What is expected.
Look through the data below. Collect every line where the word "cyan" occurs.

Data to examine.
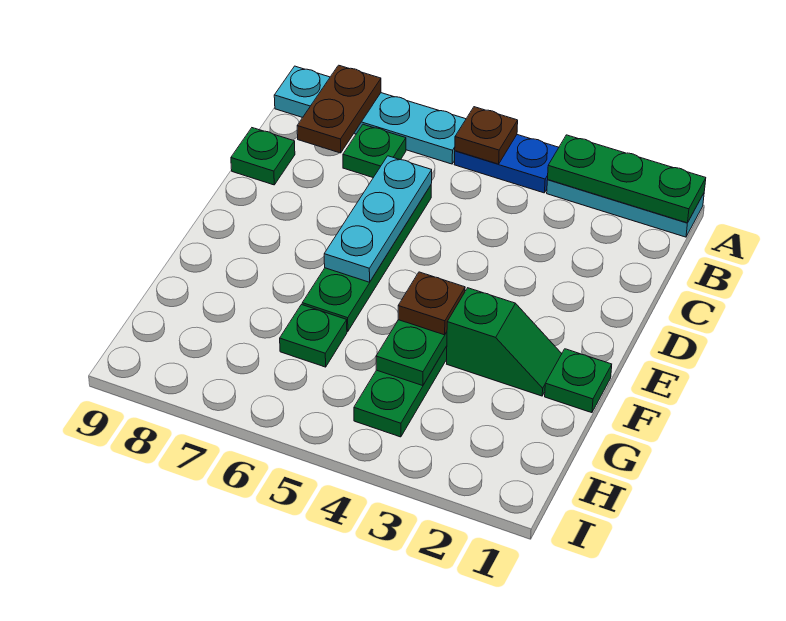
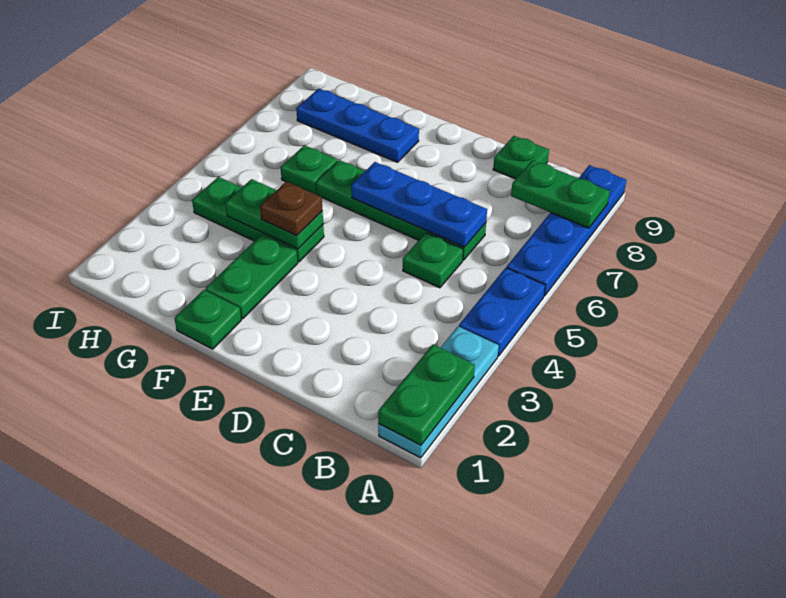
green plate A1:A3 level 2 -> green plate A1:A2 level 2
brown plate A5 level 2 -> none
cyan plate A6:A9 level 1 -> blue plate A6:A9 level 1
brown plate A8:B8 level 2 -> green plate A8:B8 level 2
green plate B7 level 1 -> green plate C5 level 1
cyan plate C6:E6 level 2 -> blue plate C6:E6 level 2
green slope F2:F3 level 1 top 3 -> green plate F2:F3 level 1
none -> blue plate F8:H8 level 1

Answer to this problem.
cyan plate A6:A9 level 1 -> blue plate A6:A9 level 1
cyan plate C6:E6 level 2 -> blue plate C6:E6 level 2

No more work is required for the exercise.